ACTION ITEM:
Would you restate each entry word for word, omitting the pictures?
--
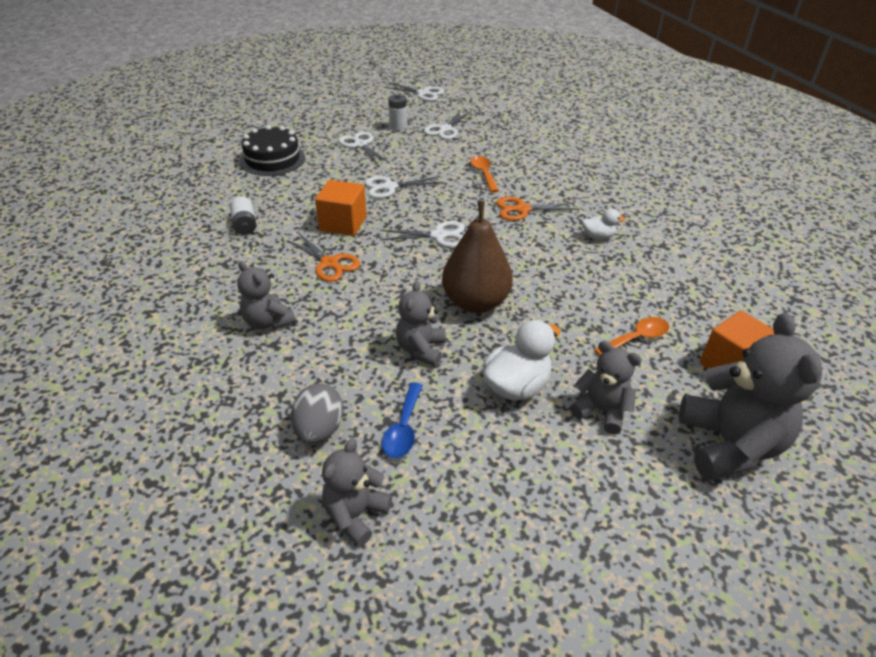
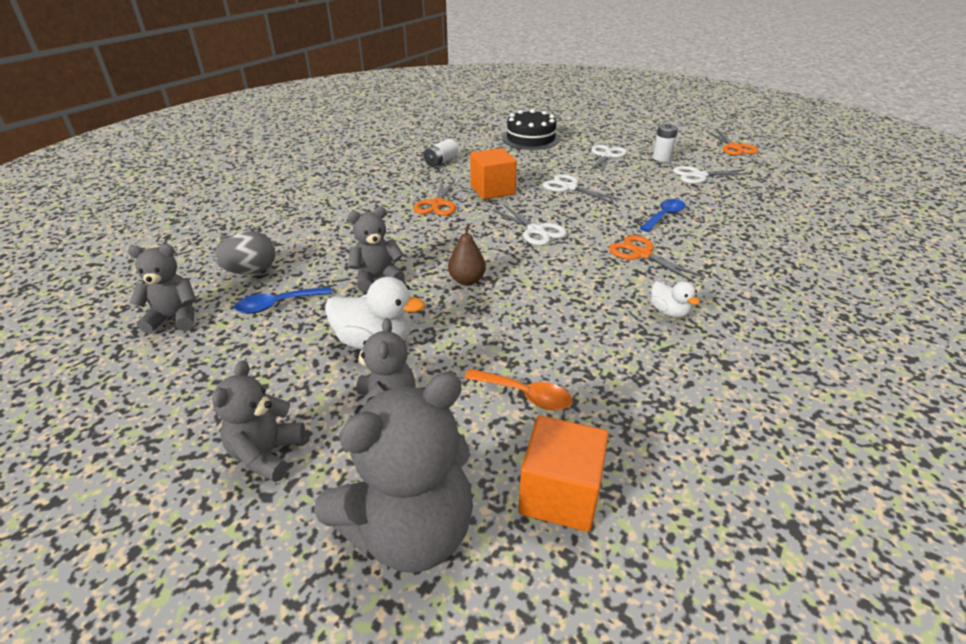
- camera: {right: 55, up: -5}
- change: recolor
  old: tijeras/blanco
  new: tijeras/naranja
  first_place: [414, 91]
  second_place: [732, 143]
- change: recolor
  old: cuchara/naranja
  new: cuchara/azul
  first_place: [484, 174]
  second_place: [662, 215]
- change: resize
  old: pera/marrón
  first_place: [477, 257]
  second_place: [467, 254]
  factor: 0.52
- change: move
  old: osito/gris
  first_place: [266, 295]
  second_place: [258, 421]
--
FINAL ANSWER:
- camera: {right: 55, up: -5}
- change: recolor
  old: tijeras/blanco
  new: tijeras/naranja
  first_place: [414, 91]
  second_place: [732, 143]
- change: recolor
  old: cuchara/naranja
  new: cuchara/azul
  first_place: [484, 174]
  second_place: [662, 215]
- change: resize
  old: pera/marrón
  first_place: [477, 257]
  second_place: [467, 254]
  factor: 0.52
- change: move
  old: osito/gris
  first_place: [266, 295]
  second_place: [258, 421]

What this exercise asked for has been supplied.